- PROBLEM DESCRIPTION -
Output all the data exactly.

-- RECORDS FOR THIS TASK follows --

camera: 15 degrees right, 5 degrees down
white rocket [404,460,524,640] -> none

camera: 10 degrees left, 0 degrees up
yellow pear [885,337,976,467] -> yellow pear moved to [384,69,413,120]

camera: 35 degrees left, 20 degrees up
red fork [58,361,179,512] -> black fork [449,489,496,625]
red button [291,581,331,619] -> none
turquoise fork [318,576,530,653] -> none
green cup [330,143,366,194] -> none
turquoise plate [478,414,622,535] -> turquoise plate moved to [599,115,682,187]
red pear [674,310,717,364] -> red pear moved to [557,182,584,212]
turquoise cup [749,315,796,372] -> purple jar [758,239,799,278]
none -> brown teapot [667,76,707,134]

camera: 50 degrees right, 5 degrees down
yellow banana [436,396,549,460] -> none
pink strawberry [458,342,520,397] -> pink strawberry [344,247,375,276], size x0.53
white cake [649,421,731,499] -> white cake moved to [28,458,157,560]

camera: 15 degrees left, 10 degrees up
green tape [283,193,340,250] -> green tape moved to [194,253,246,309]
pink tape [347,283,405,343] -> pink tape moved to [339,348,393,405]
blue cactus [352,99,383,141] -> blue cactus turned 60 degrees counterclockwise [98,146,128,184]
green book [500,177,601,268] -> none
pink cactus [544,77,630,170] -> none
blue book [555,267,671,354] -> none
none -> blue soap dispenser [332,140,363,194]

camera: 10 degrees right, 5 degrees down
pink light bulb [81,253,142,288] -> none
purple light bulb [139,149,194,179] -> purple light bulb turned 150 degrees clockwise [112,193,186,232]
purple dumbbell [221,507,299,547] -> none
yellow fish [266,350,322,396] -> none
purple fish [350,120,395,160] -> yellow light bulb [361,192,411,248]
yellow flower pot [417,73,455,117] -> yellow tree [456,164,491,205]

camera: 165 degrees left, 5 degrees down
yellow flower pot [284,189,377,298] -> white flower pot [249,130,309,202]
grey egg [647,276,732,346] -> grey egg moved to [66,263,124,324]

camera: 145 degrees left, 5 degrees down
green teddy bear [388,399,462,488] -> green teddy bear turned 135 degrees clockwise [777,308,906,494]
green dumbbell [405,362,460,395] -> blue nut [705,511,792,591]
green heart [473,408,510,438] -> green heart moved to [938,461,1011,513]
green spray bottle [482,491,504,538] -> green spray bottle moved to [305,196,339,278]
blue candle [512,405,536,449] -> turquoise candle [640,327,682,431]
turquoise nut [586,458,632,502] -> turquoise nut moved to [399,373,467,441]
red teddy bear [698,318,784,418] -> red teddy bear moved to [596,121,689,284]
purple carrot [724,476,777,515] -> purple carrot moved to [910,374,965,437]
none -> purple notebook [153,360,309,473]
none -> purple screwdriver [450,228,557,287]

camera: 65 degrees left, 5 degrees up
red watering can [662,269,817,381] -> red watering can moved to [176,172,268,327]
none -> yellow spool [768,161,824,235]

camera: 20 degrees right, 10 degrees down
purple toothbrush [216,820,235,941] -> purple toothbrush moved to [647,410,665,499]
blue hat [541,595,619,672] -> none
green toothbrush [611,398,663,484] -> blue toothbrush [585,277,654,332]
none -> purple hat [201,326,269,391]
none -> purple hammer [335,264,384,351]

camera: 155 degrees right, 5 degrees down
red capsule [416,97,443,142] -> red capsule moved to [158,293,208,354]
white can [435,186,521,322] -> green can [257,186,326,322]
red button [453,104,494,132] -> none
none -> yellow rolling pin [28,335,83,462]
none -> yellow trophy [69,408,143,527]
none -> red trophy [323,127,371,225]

-- RECORDS FOR THIS TASK concluded --

- SOLUTION -
camera: 15 degrees right, 5 degrees down
white rocket [404,460,524,640] -> none

camera: 10 degrees left, 0 degrees up
yellow pear [885,337,976,467] -> yellow pear moved to [384,69,413,120]

camera: 35 degrees left, 20 degrees up
red fork [58,361,179,512] -> black fork [449,489,496,625]
red button [291,581,331,619] -> none
turquoise fork [318,576,530,653] -> none
green cup [330,143,366,194] -> none
turquoise plate [478,414,622,535] -> turquoise plate moved to [599,115,682,187]
red pear [674,310,717,364] -> red pear moved to [557,182,584,212]
turquoise cup [749,315,796,372] -> purple jar [758,239,799,278]
none -> brown teapot [667,76,707,134]

camera: 50 degrees right, 5 degrees down
yellow banana [436,396,549,460] -> none
pink strawberry [458,342,520,397] -> pink strawberry [344,247,375,276], size x0.53
white cake [649,421,731,499] -> white cake moved to [28,458,157,560]

camera: 15 degrees left, 10 degrees up
green tape [283,193,340,250] -> green tape moved to [194,253,246,309]
pink tape [347,283,405,343] -> pink tape moved to [339,348,393,405]
blue cactus [352,99,383,141] -> blue cactus turned 60 degrees counterclockwise [98,146,128,184]
green book [500,177,601,268] -> none
pink cactus [544,77,630,170] -> none
blue book [555,267,671,354] -> none
none -> blue soap dispenser [332,140,363,194]

camera: 10 degrees right, 5 degrees down
pink light bulb [81,253,142,288] -> none
purple light bulb [139,149,194,179] -> purple light bulb turned 150 degrees clockwise [112,193,186,232]
purple dumbbell [221,507,299,547] -> none
yellow fish [266,350,322,396] -> none
purple fish [350,120,395,160] -> yellow light bulb [361,192,411,248]
yellow flower pot [417,73,455,117] -> yellow tree [456,164,491,205]

camera: 165 degrees left, 5 degrees down
yellow flower pot [284,189,377,298] -> white flower pot [249,130,309,202]
grey egg [647,276,732,346] -> grey egg moved to [66,263,124,324]

camera: 145 degrees left, 5 degrees down
green teddy bear [388,399,462,488] -> green teddy bear turned 135 degrees clockwise [777,308,906,494]
green dumbbell [405,362,460,395] -> blue nut [705,511,792,591]
green heart [473,408,510,438] -> green heart moved to [938,461,1011,513]
green spray bottle [482,491,504,538] -> green spray bottle moved to [305,196,339,278]
blue candle [512,405,536,449] -> turquoise candle [640,327,682,431]
turquoise nut [586,458,632,502] -> turquoise nut moved to [399,373,467,441]
red teddy bear [698,318,784,418] -> red teddy bear moved to [596,121,689,284]
purple carrot [724,476,777,515] -> purple carrot moved to [910,374,965,437]
none -> purple notebook [153,360,309,473]
none -> purple screwdriver [450,228,557,287]

camera: 65 degrees left, 5 degrees up
red watering can [662,269,817,381] -> red watering can moved to [176,172,268,327]
none -> yellow spool [768,161,824,235]

camera: 20 degrees right, 10 degrees down
purple toothbrush [216,820,235,941] -> purple toothbrush moved to [647,410,665,499]
blue hat [541,595,619,672] -> none
green toothbrush [611,398,663,484] -> blue toothbrush [585,277,654,332]
none -> purple hat [201,326,269,391]
none -> purple hammer [335,264,384,351]

camera: 155 degrees right, 5 degrees down
red capsule [416,97,443,142] -> red capsule moved to [158,293,208,354]
white can [435,186,521,322] -> green can [257,186,326,322]
red button [453,104,494,132] -> none
none -> yellow rolling pin [28,335,83,462]
none -> yellow trophy [69,408,143,527]
none -> red trophy [323,127,371,225]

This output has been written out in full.